> **Work required**: Every line of the listing should be retyped exactly, but none of the pictures should be.

= = =

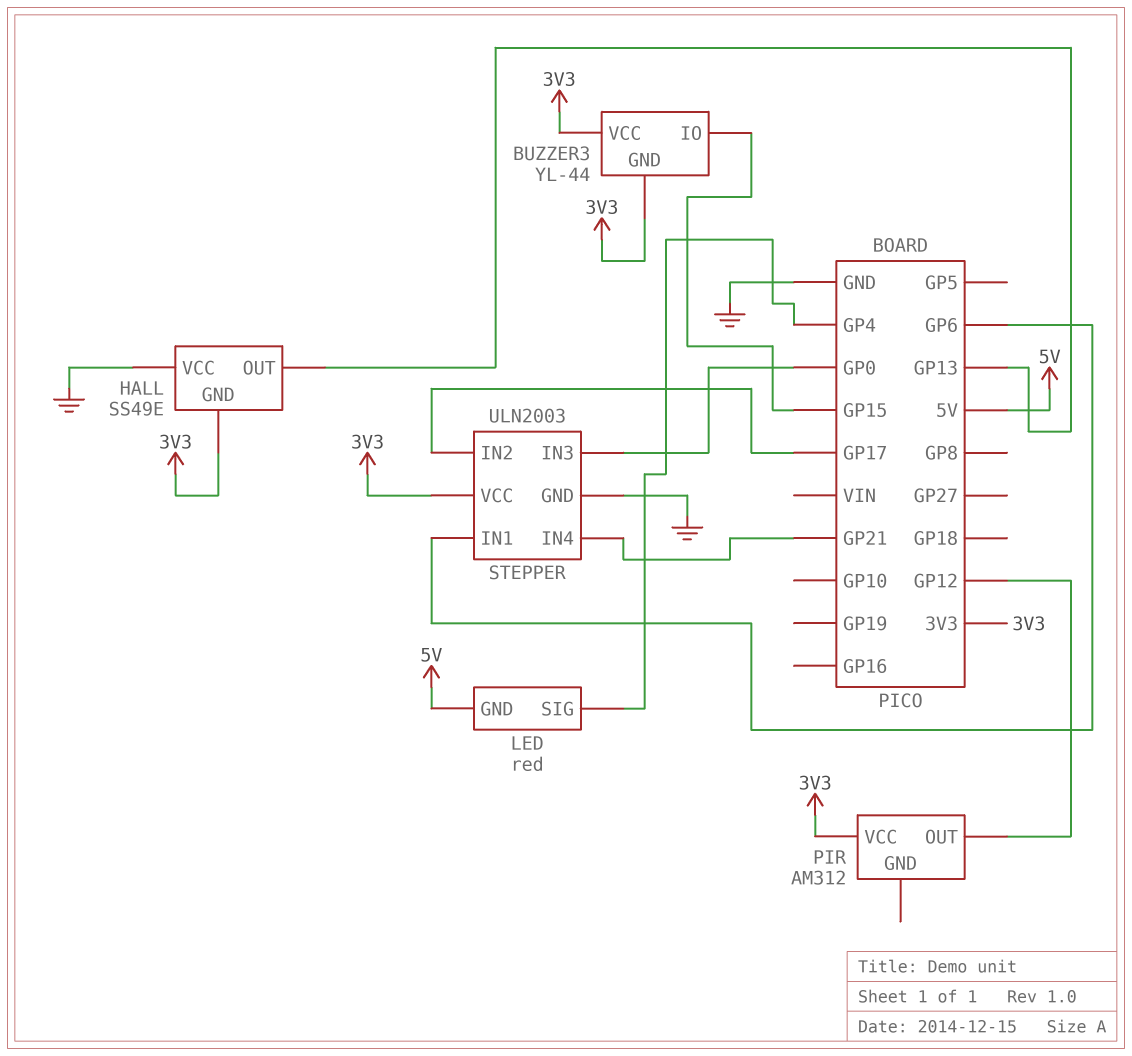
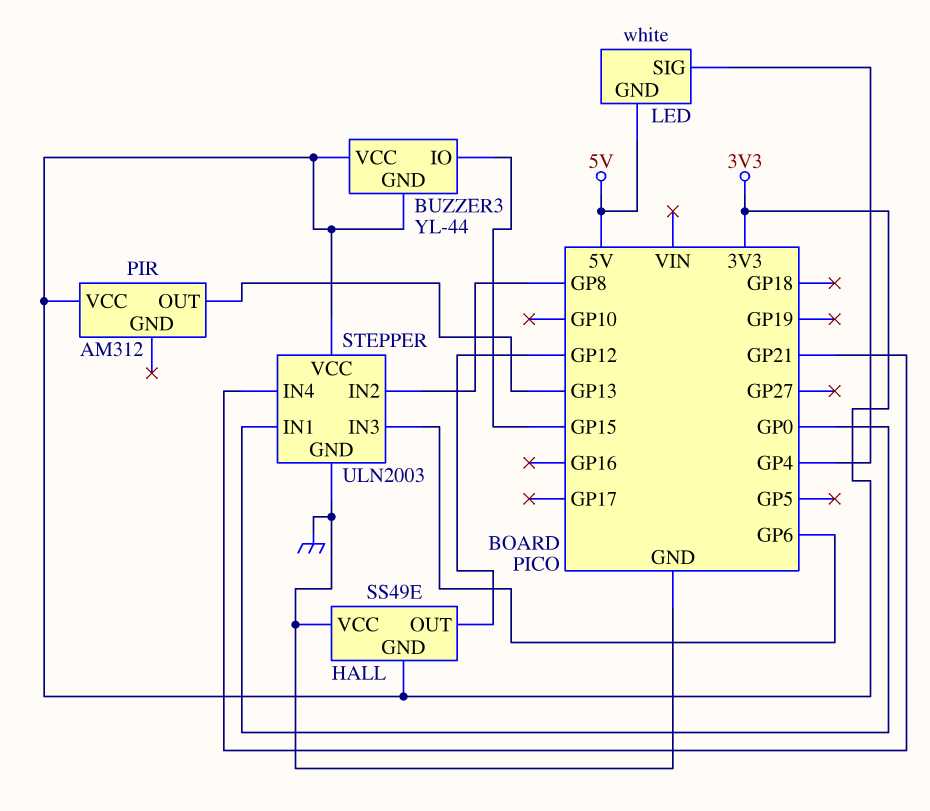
HALL pin OUT: GP13 -> GP12
LED: red -> white
PIR pin OUT: GP12 -> GP13
STEPPER pin IN1: GP6 -> GP0
STEPPER pin IN2: GP17 -> GP8
STEPPER pin IN3: GP0 -> GP6

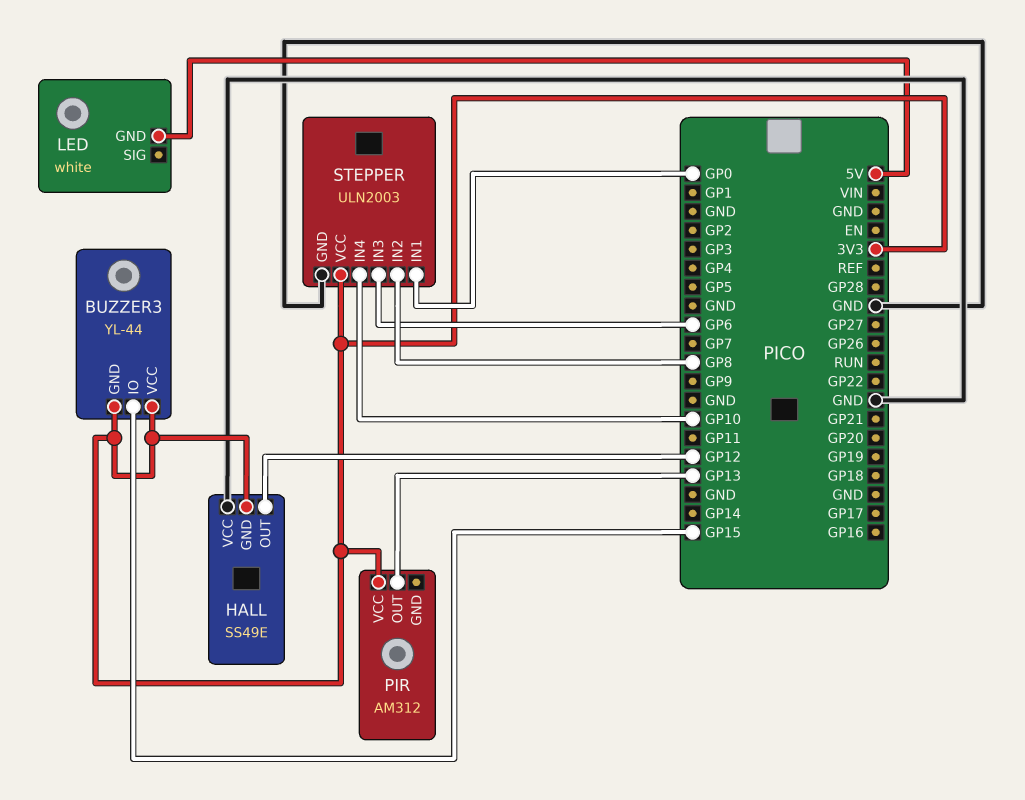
LED pin SIG: GP4 -> none
STEPPER pin IN4: GP21 -> GP10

= = =

> **Solution to this task**:
HALL pin OUT: GP13 -> GP12
LED: red -> white
PIR pin OUT: GP12 -> GP13
STEPPER pin IN1: GP6 -> GP0
STEPPER pin IN2: GP17 -> GP8
STEPPER pin IN3: GP0 -> GP6

LED pin SIG: GP4 -> none
STEPPER pin IN4: GP21 -> GP10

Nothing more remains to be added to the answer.